▶ _Records contained in a dataset_
• • • •

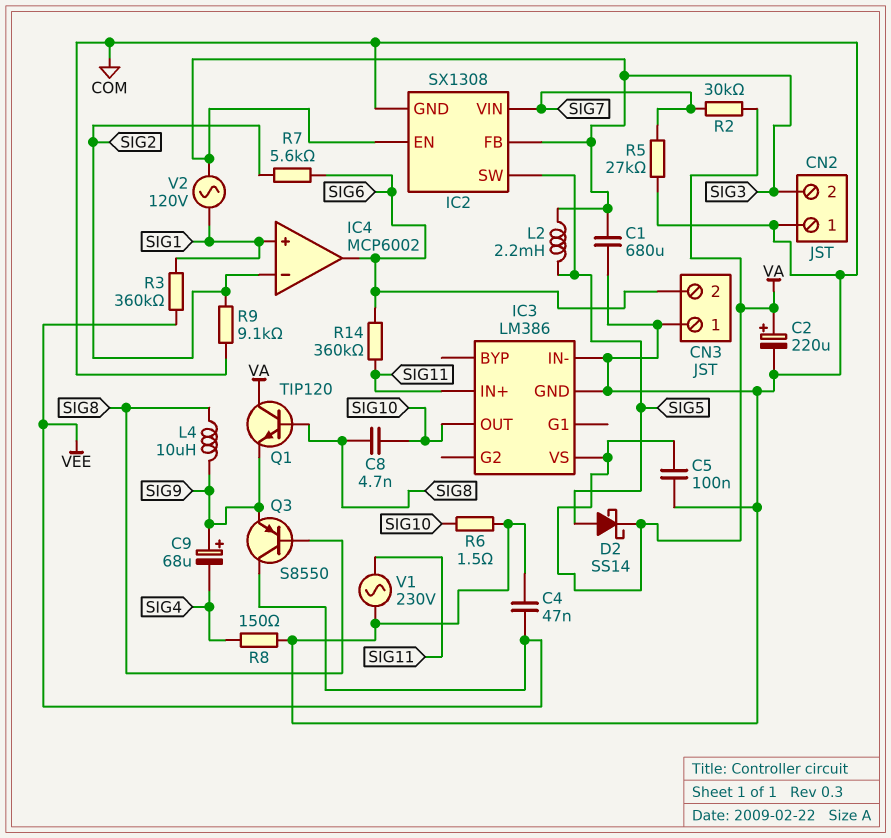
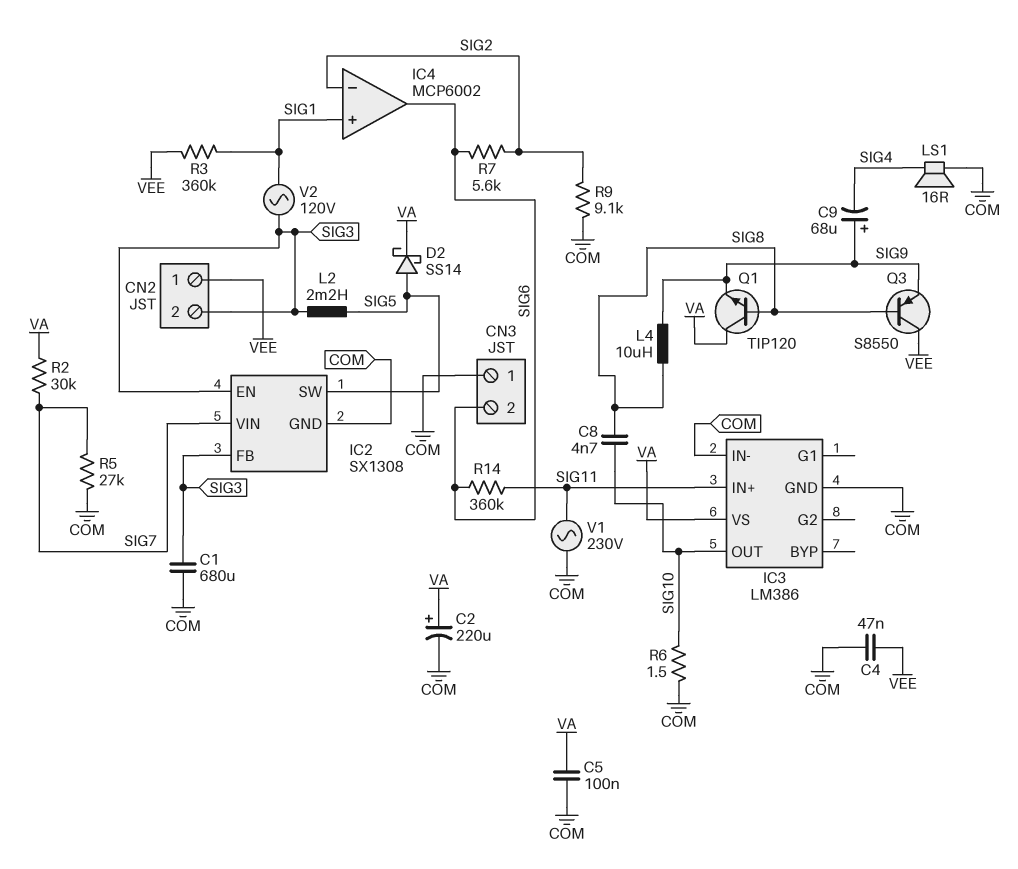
CN2 pin 1: COM -> VEE
LS1: none -> speaker 16R (COM, SIG4)
R8: 150 (COM, SIG4) -> none

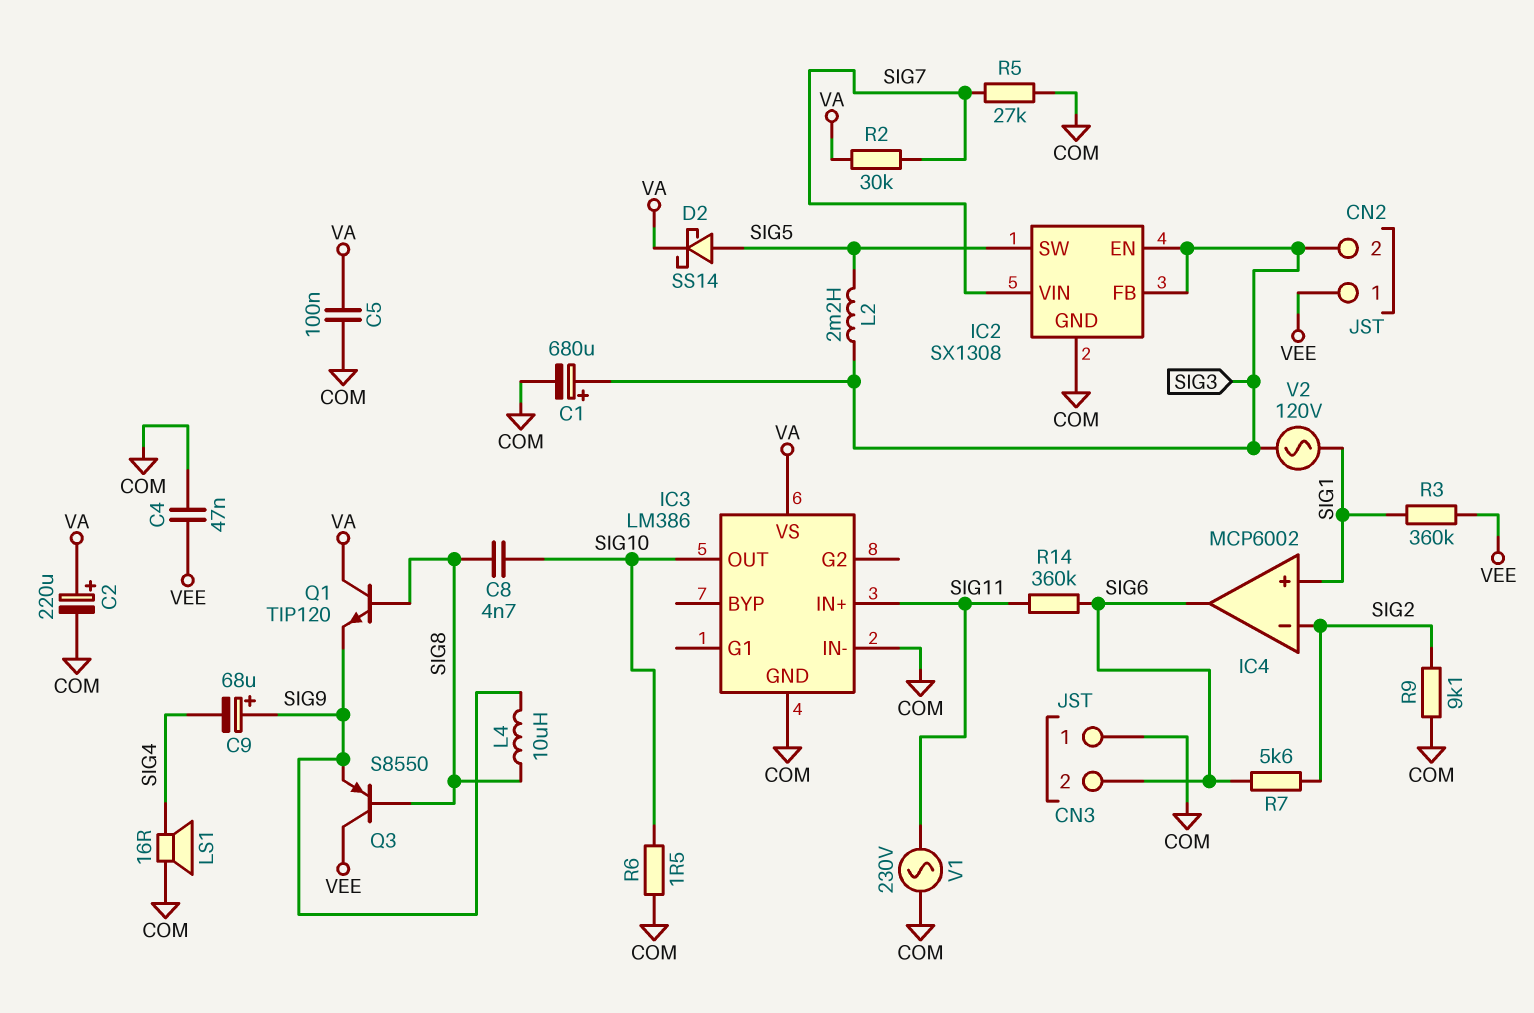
C1: 680uF (COM, SIG3) -> 680uF (plus SIG3, minus COM)

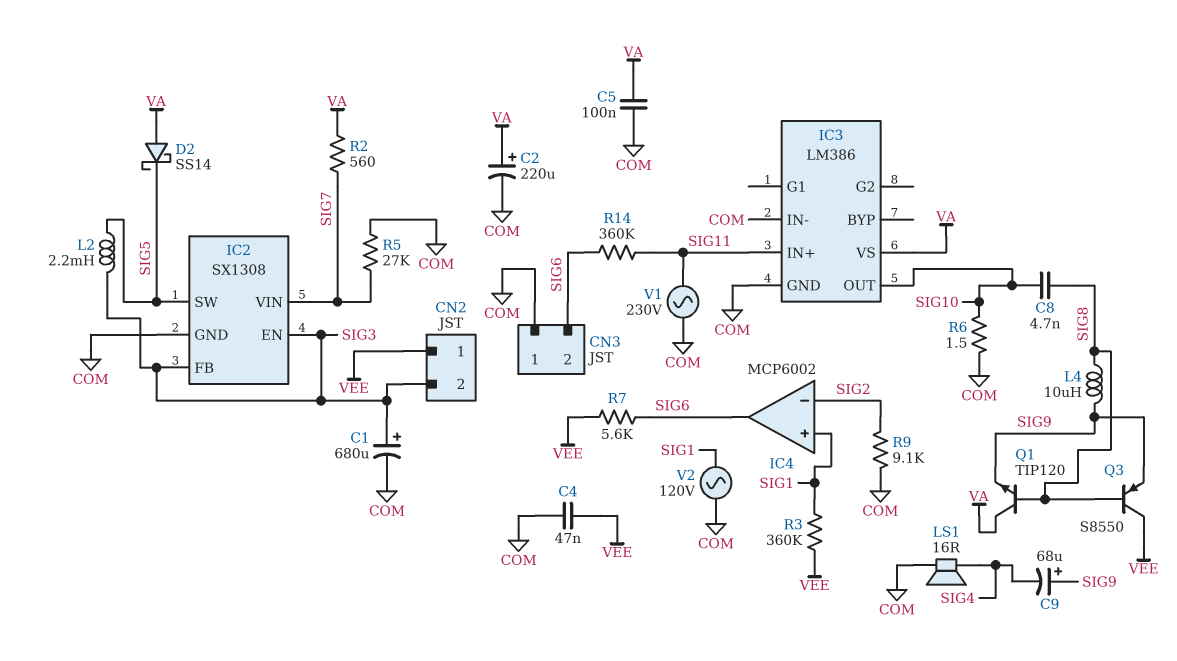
D2: schottky SS14 (A SIG5, K VA) -> schottky SS14 (A VA, K SIG5)
R2: 30k (SIG7, VA) -> 560 (SIG7, VA)
R7: 5.6k (SIG2, SIG6) -> 5.6k (SIG6, VEE)
V2: AC 120V (SIG1, SIG3) -> AC 120V (COM, SIG1)

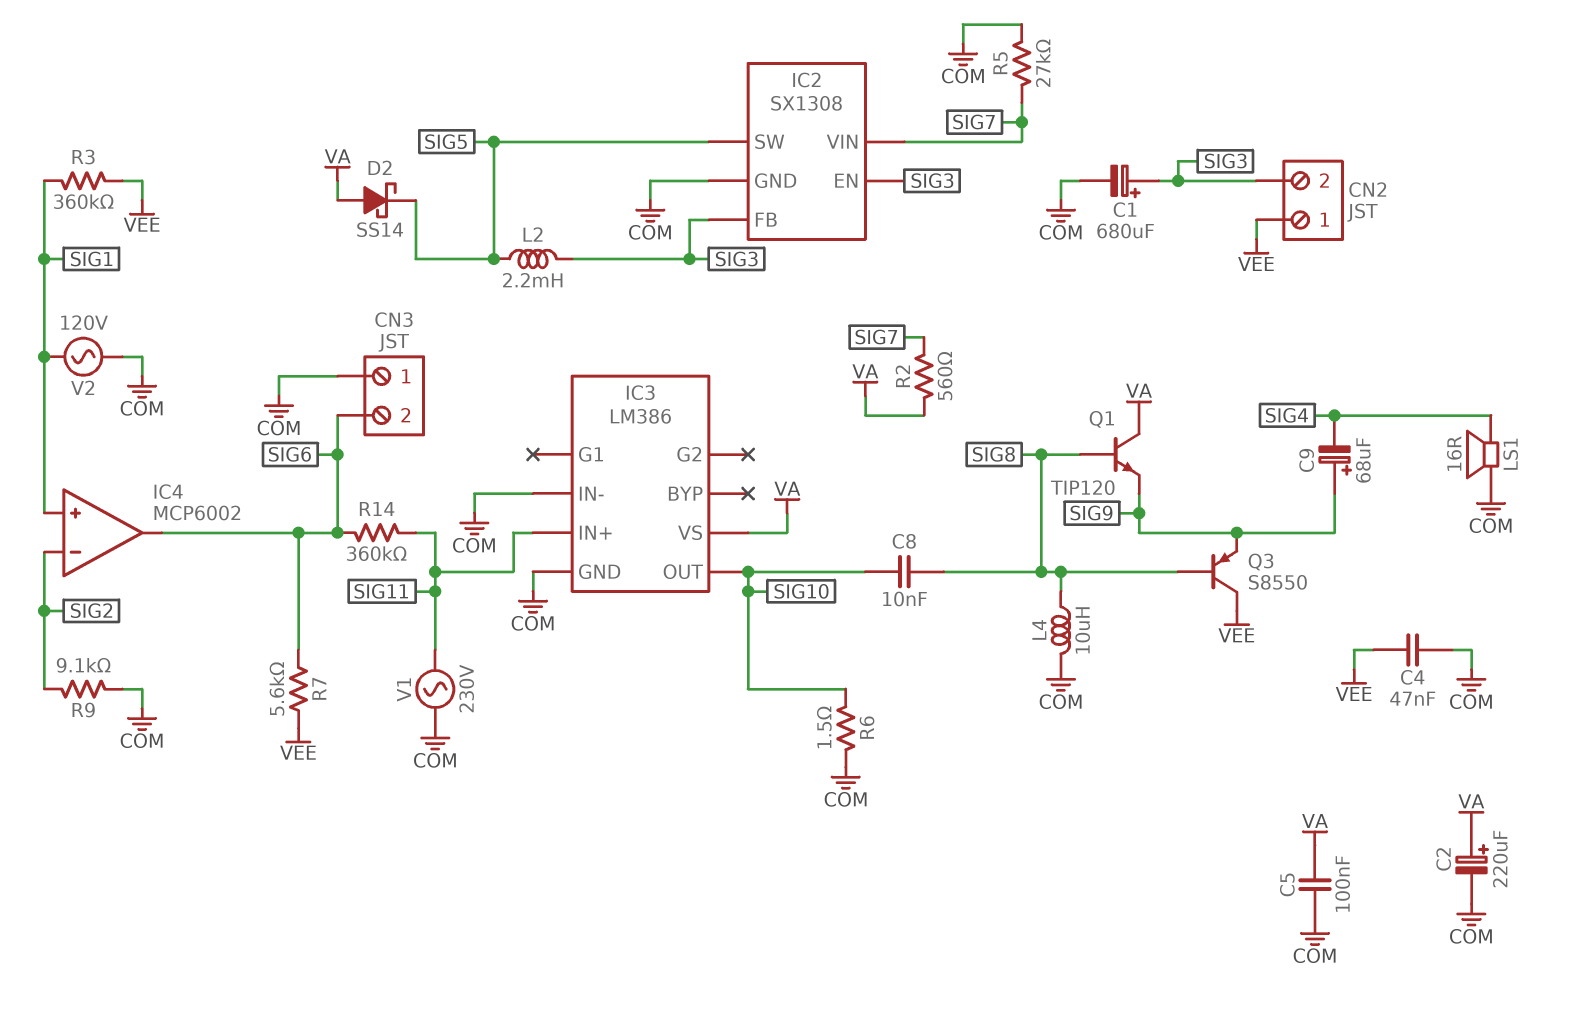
C8: 4.7nF (SIG8, SIG10) -> 10nF (SIG8, SIG10)
L4: 10uH (SIG8, SIG9) -> 10uH (COM, SIG8)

• • • •

▶ _About this exercise_
Begin at the line containing "LS1: none -> speaker 16R (COM, SIG4)" and extract every line through the end of the records, inclusive, exactly and only; omit pictures.

▶ _Solved problem_
LS1: none -> speaker 16R (COM, SIG4)
R8: 150 (COM, SIG4) -> none

C1: 680uF (COM, SIG3) -> 680uF (plus SIG3, minus COM)

D2: schottky SS14 (A SIG5, K VA) -> schottky SS14 (A VA, K SIG5)
R2: 30k (SIG7, VA) -> 560 (SIG7, VA)
R7: 5.6k (SIG2, SIG6) -> 5.6k (SIG6, VEE)
V2: AC 120V (SIG1, SIG3) -> AC 120V (COM, SIG1)

C8: 4.7nF (SIG8, SIG10) -> 10nF (SIG8, SIG10)
L4: 10uH (SIG8, SIG9) -> 10uH (COM, SIG8)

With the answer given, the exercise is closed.